In this exercise, return the whole listing exactly, excluding any images.

DATASET SECTION below:

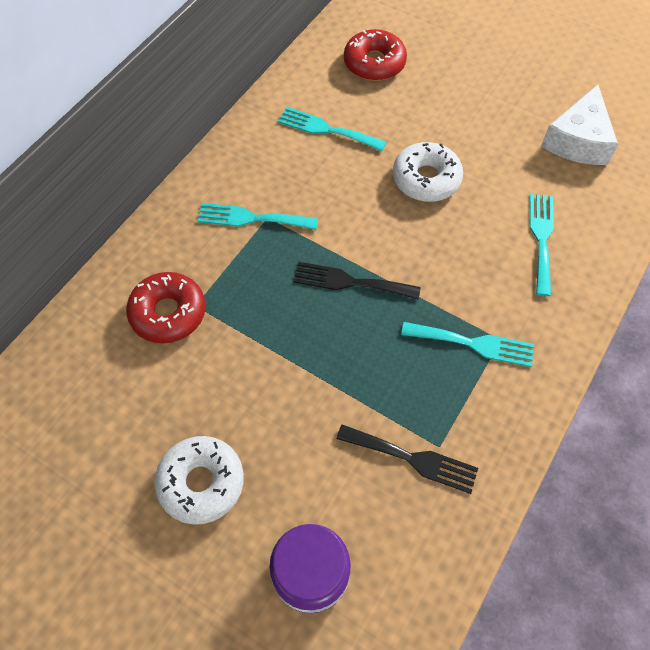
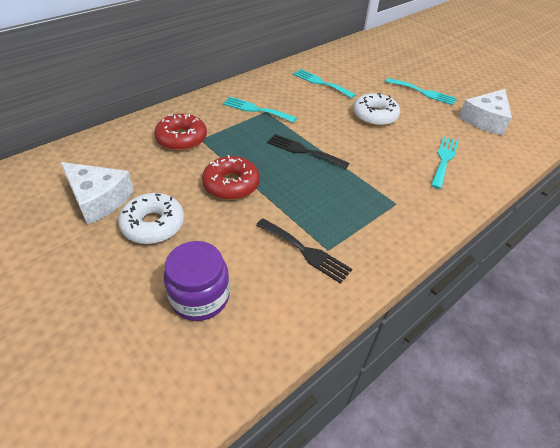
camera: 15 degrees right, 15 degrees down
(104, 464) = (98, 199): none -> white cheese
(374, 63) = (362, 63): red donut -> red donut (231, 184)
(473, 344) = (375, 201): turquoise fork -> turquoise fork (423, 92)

End of DATASET SECTION.

### SOLUTION
camera: 15 degrees right, 15 degrees down
(104, 464) = (98, 199): none -> white cheese
(374, 63) = (362, 63): red donut -> red donut (231, 184)
(473, 344) = (375, 201): turquoise fork -> turquoise fork (423, 92)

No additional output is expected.